▶ Exercise brief
In this exercise, retype exactly the lines from the start of the entries through the line bearing "relocated | Lastwagen", leaving every picture out.

Coordinate-based change listings
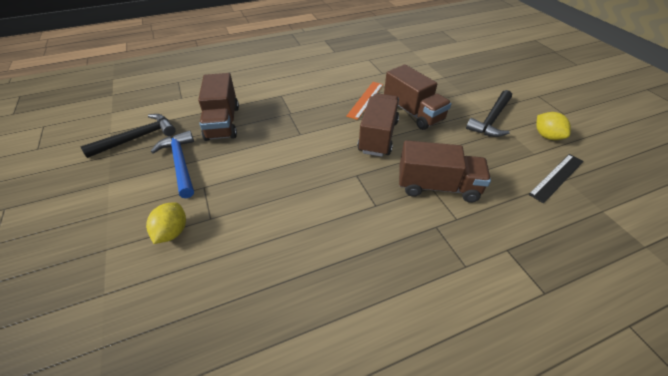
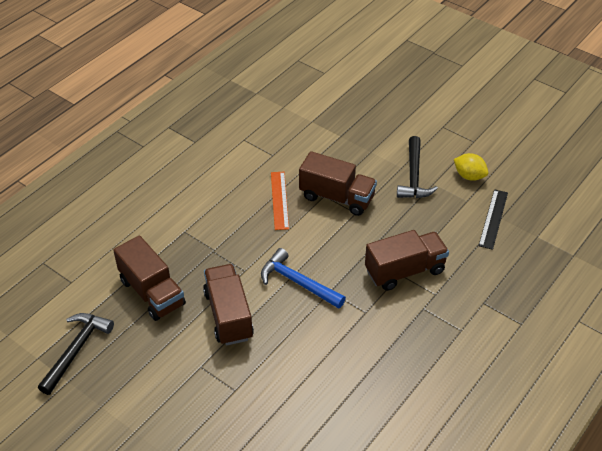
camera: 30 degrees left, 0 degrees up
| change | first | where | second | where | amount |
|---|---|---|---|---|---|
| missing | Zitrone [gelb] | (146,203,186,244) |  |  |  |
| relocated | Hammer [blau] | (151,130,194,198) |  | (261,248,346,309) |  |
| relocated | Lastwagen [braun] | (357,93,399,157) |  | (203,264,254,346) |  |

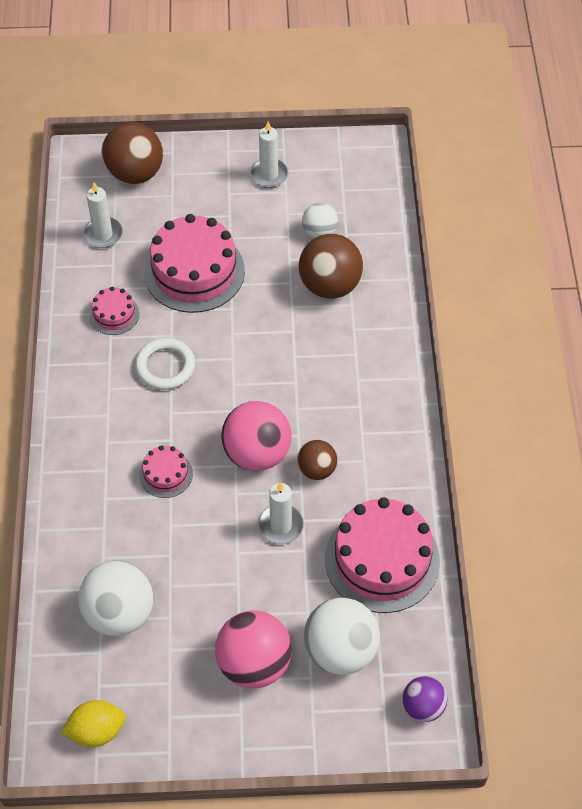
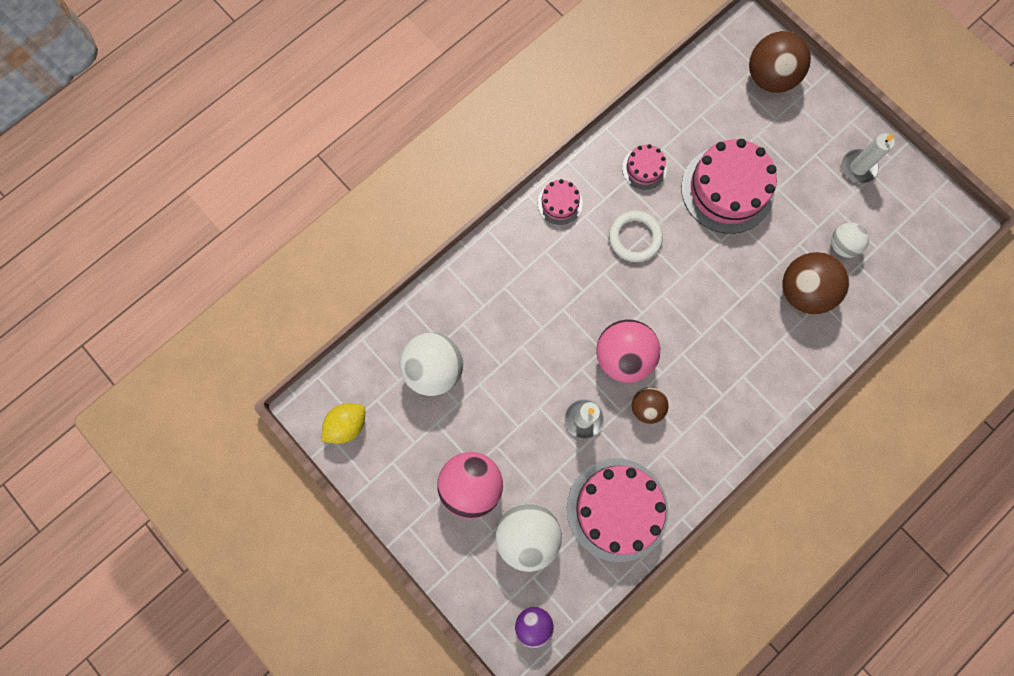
camera: 50 degrees right, 20 degrees up
| change | first | where | second | where | amount |
|---|---|---|---|---|---|
| spun | Zitrone [gelb] | (60,700,126,747) |  | (322,403,365,444) | 75 degrees counterclockwise |
| missing | Kerze [weiß] | (83,182,123,248) |  |  |  |
| relocated | Kuchen [rosa] | (139,445,193,498) |  | (538,179,583,225) |  |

▶ Answer
camera: 30 degrees left, 0 degrees up
| change | first | where | second | where | amount |
|---|---|---|---|---|---|
| missing | Zitrone [gelb] | (146,203,186,244) |  |  |  |
| relocated | Hammer [blau] | (151,130,194,198) |  | (261,248,346,309) |  |
| relocated | Lastwagen [braun] | (357,93,399,157) |  | (203,264,254,346) |  |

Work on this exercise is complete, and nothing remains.